Before-and-after change records:
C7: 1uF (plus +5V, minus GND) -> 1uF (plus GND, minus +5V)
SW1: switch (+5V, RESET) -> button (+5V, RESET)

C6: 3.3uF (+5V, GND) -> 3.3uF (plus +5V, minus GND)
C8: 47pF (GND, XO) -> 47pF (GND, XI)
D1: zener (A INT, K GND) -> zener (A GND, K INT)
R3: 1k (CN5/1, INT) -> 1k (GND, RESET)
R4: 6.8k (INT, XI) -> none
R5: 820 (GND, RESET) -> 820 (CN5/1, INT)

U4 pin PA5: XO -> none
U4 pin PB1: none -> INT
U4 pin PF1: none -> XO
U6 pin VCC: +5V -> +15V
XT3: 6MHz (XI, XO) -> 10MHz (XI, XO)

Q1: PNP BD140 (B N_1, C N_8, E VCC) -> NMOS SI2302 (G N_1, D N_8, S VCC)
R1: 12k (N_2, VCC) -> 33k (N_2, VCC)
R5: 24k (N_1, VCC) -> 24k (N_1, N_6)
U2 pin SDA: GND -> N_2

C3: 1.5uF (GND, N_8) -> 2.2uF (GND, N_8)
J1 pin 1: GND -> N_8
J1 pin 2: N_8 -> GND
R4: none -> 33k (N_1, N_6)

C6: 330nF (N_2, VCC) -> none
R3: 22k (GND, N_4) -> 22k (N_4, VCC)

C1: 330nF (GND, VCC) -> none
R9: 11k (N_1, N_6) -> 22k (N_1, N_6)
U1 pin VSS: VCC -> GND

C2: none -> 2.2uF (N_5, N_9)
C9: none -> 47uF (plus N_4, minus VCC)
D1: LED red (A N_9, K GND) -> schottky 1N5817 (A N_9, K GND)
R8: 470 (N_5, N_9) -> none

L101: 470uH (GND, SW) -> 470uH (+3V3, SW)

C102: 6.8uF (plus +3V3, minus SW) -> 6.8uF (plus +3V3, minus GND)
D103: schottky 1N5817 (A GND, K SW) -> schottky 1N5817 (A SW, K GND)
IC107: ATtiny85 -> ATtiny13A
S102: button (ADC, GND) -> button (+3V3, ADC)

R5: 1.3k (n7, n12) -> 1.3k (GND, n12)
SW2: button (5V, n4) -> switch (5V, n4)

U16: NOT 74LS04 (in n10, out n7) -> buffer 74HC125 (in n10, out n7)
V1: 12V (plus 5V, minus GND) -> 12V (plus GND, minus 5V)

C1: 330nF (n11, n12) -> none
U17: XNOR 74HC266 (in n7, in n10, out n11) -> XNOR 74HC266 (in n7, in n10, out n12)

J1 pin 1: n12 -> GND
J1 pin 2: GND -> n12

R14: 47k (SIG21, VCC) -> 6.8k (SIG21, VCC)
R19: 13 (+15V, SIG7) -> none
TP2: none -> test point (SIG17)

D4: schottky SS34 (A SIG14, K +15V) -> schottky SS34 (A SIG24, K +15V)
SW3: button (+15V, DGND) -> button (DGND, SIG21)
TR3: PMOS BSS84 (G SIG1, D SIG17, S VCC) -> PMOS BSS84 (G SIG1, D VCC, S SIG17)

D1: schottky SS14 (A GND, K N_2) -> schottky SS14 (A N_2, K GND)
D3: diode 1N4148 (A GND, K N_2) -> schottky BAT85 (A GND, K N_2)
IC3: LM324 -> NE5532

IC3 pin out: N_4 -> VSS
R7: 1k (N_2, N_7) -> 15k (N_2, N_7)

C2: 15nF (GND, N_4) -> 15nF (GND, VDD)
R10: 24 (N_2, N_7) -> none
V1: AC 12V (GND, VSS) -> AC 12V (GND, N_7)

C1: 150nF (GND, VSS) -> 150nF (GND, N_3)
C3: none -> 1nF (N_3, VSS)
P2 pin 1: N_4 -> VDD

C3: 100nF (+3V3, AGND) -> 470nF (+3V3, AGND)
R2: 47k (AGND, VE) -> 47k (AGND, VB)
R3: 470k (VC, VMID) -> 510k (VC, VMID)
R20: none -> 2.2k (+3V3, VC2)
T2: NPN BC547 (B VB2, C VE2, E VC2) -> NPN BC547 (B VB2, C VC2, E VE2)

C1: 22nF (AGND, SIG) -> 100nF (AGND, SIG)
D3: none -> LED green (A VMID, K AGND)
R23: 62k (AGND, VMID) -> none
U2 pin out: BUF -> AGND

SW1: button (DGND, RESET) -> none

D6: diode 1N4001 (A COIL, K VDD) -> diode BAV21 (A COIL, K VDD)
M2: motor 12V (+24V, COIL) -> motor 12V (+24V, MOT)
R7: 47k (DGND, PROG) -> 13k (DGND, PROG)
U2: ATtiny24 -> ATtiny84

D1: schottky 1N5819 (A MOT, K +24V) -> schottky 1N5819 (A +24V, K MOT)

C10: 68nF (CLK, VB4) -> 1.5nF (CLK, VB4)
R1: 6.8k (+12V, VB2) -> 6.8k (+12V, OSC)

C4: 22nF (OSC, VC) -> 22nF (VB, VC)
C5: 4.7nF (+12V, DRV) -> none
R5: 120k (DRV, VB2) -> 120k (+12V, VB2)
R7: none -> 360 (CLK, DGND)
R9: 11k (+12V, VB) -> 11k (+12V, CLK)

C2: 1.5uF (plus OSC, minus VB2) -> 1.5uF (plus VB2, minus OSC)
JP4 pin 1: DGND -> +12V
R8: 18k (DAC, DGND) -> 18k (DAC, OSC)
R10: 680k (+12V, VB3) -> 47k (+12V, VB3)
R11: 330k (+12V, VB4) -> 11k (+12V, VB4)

§ **Your goal**
The entries above, copied exactly, form the whole answer.

§ **Solved exercise**
C7: 1uF (plus +5V, minus GND) -> 1uF (plus GND, minus +5V)
SW1: switch (+5V, RESET) -> button (+5V, RESET)

C6: 3.3uF (+5V, GND) -> 3.3uF (plus +5V, minus GND)
C8: 47pF (GND, XO) -> 47pF (GND, XI)
D1: zener (A INT, K GND) -> zener (A GND, K INT)
R3: 1k (CN5/1, INT) -> 1k (GND, RESET)
R4: 6.8k (INT, XI) -> none
R5: 820 (GND, RESET) -> 820 (CN5/1, INT)

U4 pin PA5: XO -> none
U4 pin PB1: none -> INT
U4 pin PF1: none -> XO
U6 pin VCC: +5V -> +15V
XT3: 6MHz (XI, XO) -> 10MHz (XI, XO)

Q1: PNP BD140 (B N_1, C N_8, E VCC) -> NMOS SI2302 (G N_1, D N_8, S VCC)
R1: 12k (N_2, VCC) -> 33k (N_2, VCC)
R5: 24k (N_1, VCC) -> 24k (N_1, N_6)
U2 pin SDA: GND -> N_2

C3: 1.5uF (GND, N_8) -> 2.2uF (GND, N_8)
J1 pin 1: GND -> N_8
J1 pin 2: N_8 -> GND
R4: none -> 33k (N_1, N_6)

C6: 330nF (N_2, VCC) -> none
R3: 22k (GND, N_4) -> 22k (N_4, VCC)

C1: 330nF (GND, VCC) -> none
R9: 11k (N_1, N_6) -> 22k (N_1, N_6)
U1 pin VSS: VCC -> GND

C2: none -> 2.2uF (N_5, N_9)
C9: none -> 47uF (plus N_4, minus VCC)
D1: LED red (A N_9, K GND) -> schottky 1N5817 (A N_9, K GND)
R8: 470 (N_5, N_9) -> none

L101: 470uH (GND, SW) -> 470uH (+3V3, SW)

C102: 6.8uF (plus +3V3, minus SW) -> 6.8uF (plus +3V3, minus GND)
D103: schottky 1N5817 (A GND, K SW) -> schottky 1N5817 (A SW, K GND)
IC107: ATtiny85 -> ATtiny13A
S102: button (ADC, GND) -> button (+3V3, ADC)

R5: 1.3k (n7, n12) -> 1.3k (GND, n12)
SW2: button (5V, n4) -> switch (5V, n4)

U16: NOT 74LS04 (in n10, out n7) -> buffer 74HC125 (in n10, out n7)
V1: 12V (plus 5V, minus GND) -> 12V (plus GND, minus 5V)

C1: 330nF (n11, n12) -> none
U17: XNOR 74HC266 (in n7, in n10, out n11) -> XNOR 74HC266 (in n7, in n10, out n12)

J1 pin 1: n12 -> GND
J1 pin 2: GND -> n12

R14: 47k (SIG21, VCC) -> 6.8k (SIG21, VCC)
R19: 13 (+15V, SIG7) -> none
TP2: none -> test point (SIG17)

D4: schottky SS34 (A SIG14, K +15V) -> schottky SS34 (A SIG24, K +15V)
SW3: button (+15V, DGND) -> button (DGND, SIG21)
TR3: PMOS BSS84 (G SIG1, D SIG17, S VCC) -> PMOS BSS84 (G SIG1, D VCC, S SIG17)

D1: schottky SS14 (A GND, K N_2) -> schottky SS14 (A N_2, K GND)
D3: diode 1N4148 (A GND, K N_2) -> schottky BAT85 (A GND, K N_2)
IC3: LM324 -> NE5532

IC3 pin out: N_4 -> VSS
R7: 1k (N_2, N_7) -> 15k (N_2, N_7)

C2: 15nF (GND, N_4) -> 15nF (GND, VDD)
R10: 24 (N_2, N_7) -> none
V1: AC 12V (GND, VSS) -> AC 12V (GND, N_7)

C1: 150nF (GND, VSS) -> 150nF (GND, N_3)
C3: none -> 1nF (N_3, VSS)
P2 pin 1: N_4 -> VDD

C3: 100nF (+3V3, AGND) -> 470nF (+3V3, AGND)
R2: 47k (AGND, VE) -> 47k (AGND, VB)
R3: 470k (VC, VMID) -> 510k (VC, VMID)
R20: none -> 2.2k (+3V3, VC2)
T2: NPN BC547 (B VB2, C VE2, E VC2) -> NPN BC547 (B VB2, C VC2, E VE2)

C1: 22nF (AGND, SIG) -> 100nF (AGND, SIG)
D3: none -> LED green (A VMID, K AGND)
R23: 62k (AGND, VMID) -> none
U2 pin out: BUF -> AGND

SW1: button (DGND, RESET) -> none

D6: diode 1N4001 (A COIL, K VDD) -> diode BAV21 (A COIL, K VDD)
M2: motor 12V (+24V, COIL) -> motor 12V (+24V, MOT)
R7: 47k (DGND, PROG) -> 13k (DGND, PROG)
U2: ATtiny24 -> ATtiny84

D1: schottky 1N5819 (A MOT, K +24V) -> schottky 1N5819 (A +24V, K MOT)

C10: 68nF (CLK, VB4) -> 1.5nF (CLK, VB4)
R1: 6.8k (+12V, VB2) -> 6.8k (+12V, OSC)

C4: 22nF (OSC, VC) -> 22nF (VB, VC)
C5: 4.7nF (+12V, DRV) -> none
R5: 120k (DRV, VB2) -> 120k (+12V, VB2)
R7: none -> 360 (CLK, DGND)
R9: 11k (+12V, VB) -> 11k (+12V, CLK)

C2: 1.5uF (plus OSC, minus VB2) -> 1.5uF (plus VB2, minus OSC)
JP4 pin 1: DGND -> +12V
R8: 18k (DAC, DGND) -> 18k (DAC, OSC)
R10: 680k (+12V, VB3) -> 47k (+12V, VB3)
R11: 330k (+12V, VB4) -> 11k (+12V, VB4)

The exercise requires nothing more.